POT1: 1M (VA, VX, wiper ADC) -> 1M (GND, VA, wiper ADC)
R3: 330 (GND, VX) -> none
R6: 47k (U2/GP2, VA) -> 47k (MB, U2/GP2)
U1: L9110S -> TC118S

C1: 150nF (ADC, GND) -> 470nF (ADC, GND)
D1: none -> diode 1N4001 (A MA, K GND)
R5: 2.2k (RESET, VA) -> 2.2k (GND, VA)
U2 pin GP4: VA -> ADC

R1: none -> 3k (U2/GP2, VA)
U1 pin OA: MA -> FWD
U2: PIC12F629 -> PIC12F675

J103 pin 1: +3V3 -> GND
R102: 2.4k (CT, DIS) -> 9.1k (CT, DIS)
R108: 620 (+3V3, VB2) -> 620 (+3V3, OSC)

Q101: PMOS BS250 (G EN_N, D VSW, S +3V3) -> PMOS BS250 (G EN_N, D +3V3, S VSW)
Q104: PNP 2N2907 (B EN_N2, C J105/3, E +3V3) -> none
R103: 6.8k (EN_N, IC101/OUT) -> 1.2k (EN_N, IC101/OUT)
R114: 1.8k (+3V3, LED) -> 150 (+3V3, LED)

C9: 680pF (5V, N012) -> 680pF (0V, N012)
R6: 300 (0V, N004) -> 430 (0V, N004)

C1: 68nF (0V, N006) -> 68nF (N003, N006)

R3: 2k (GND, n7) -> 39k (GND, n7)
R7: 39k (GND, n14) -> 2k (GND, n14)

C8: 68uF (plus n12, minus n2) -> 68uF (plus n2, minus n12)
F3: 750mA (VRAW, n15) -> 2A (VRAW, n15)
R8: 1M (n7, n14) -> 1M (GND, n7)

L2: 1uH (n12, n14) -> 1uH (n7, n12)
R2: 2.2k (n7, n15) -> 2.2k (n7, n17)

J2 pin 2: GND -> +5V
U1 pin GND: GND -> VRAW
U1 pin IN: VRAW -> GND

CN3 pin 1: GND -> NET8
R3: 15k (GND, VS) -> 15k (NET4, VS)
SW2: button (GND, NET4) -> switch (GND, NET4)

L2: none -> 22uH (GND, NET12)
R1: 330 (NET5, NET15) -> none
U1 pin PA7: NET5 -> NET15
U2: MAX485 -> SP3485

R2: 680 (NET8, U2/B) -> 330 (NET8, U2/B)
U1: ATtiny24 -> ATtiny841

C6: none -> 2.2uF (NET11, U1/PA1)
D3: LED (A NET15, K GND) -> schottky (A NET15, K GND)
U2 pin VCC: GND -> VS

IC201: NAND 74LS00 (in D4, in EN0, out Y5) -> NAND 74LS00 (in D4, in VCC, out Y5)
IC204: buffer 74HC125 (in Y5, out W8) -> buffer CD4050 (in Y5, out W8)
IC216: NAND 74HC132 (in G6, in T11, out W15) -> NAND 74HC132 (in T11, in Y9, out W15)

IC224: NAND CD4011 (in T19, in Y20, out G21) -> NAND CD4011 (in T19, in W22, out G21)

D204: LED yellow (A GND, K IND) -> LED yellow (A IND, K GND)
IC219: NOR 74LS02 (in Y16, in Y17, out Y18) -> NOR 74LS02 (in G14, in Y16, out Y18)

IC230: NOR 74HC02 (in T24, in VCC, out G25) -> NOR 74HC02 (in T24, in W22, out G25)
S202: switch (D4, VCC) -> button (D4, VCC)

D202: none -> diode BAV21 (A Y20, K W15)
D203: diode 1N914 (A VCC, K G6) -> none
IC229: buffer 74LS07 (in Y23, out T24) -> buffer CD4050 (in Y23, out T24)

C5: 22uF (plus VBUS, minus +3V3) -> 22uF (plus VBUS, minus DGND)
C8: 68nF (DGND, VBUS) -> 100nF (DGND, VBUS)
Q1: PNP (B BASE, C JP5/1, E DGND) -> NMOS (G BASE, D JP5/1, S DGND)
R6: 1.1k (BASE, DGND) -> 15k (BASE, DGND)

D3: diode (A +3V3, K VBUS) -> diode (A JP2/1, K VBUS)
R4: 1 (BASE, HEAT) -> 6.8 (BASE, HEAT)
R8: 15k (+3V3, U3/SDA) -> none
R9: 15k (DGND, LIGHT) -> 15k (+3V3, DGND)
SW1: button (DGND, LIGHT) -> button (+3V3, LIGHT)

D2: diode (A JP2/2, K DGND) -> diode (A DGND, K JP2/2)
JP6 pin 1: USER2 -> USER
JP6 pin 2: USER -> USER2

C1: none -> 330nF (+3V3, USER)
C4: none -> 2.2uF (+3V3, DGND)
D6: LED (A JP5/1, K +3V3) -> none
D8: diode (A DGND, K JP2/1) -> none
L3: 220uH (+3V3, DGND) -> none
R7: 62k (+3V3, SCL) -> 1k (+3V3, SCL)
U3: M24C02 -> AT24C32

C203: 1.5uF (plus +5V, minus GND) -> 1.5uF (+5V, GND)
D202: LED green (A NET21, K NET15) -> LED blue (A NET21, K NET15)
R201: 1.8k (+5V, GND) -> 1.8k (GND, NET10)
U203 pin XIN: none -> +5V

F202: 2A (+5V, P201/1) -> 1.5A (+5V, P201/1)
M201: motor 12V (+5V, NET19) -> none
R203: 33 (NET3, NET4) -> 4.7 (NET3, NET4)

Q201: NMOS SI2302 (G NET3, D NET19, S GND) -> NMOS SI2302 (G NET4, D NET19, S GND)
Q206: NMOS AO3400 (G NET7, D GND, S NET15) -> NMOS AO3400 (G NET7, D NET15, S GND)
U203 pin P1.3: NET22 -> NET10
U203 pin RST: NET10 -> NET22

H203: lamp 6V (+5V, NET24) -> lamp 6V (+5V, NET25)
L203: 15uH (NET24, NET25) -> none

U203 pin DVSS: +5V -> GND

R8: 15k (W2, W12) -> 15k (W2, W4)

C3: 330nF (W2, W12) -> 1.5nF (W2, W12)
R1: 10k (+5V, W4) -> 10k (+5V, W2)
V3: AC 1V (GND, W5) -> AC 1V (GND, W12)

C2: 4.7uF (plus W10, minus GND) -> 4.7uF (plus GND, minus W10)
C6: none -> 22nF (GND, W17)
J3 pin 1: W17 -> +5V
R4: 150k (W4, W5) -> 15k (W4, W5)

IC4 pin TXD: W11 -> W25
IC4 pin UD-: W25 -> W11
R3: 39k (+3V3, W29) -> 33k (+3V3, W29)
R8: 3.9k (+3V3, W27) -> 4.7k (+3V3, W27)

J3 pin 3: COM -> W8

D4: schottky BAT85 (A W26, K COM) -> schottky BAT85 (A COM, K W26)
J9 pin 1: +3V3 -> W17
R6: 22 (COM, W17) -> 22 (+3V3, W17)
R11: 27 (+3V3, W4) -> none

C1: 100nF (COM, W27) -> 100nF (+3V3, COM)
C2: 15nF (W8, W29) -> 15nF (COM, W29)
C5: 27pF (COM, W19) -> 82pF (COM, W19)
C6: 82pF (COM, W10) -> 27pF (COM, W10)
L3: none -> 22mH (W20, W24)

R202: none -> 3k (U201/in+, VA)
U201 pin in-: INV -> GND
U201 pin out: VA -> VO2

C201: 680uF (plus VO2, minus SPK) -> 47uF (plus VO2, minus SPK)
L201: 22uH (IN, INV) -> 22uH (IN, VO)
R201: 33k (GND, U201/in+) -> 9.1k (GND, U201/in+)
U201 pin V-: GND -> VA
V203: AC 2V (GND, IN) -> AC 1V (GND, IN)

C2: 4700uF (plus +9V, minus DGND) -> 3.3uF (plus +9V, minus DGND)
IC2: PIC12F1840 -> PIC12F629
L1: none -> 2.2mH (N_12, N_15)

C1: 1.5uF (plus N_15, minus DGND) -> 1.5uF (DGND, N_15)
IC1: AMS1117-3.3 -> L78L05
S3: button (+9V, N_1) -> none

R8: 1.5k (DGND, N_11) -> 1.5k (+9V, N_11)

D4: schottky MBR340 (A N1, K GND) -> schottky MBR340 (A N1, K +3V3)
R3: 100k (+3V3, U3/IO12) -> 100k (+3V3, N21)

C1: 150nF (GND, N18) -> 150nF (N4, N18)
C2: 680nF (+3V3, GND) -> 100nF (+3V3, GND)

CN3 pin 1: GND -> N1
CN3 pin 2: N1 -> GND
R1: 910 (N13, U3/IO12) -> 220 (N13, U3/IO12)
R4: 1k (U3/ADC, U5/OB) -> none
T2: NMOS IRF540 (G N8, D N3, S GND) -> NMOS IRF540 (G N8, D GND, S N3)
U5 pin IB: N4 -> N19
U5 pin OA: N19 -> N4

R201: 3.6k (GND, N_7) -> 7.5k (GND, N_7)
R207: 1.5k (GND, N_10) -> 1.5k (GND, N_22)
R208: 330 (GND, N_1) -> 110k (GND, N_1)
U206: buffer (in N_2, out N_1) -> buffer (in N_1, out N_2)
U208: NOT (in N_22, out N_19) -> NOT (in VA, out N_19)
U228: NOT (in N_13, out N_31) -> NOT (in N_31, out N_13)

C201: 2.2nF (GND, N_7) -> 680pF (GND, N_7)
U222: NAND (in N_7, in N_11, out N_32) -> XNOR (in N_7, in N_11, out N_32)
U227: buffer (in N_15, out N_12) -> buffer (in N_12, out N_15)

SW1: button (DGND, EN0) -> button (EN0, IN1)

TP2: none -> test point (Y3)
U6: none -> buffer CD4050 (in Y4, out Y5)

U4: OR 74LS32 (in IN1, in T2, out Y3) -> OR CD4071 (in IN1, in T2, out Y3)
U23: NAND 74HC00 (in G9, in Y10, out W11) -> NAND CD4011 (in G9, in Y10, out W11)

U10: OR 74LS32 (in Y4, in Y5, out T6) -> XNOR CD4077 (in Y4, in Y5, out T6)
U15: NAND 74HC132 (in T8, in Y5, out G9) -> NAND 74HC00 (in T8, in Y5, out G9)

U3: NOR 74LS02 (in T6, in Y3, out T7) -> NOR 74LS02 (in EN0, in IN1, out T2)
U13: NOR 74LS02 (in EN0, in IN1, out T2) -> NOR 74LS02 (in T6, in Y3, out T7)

● ● ● ● ● ● ●

The task -
Everything above from the line containing "C2: 4700uF (plus" down to the line containing "R8: 1.5k (DGND, N_11) -> 1.5k (+9V, N_11)" is to be transcribed exactly, with both of those lines included and nothing else added.

Reply to the task -
C2: 4700uF (plus +9V, minus DGND) -> 3.3uF (plus +9V, minus DGND)
IC2: PIC12F1840 -> PIC12F629
L1: none -> 2.2mH (N_12, N_15)

C1: 1.5uF (plus N_15, minus DGND) -> 1.5uF (DGND, N_15)
IC1: AMS1117-3.3 -> L78L05
S3: button (+9V, N_1) -> none

R8: 1.5k (DGND, N_11) -> 1.5k (+9V, N_11)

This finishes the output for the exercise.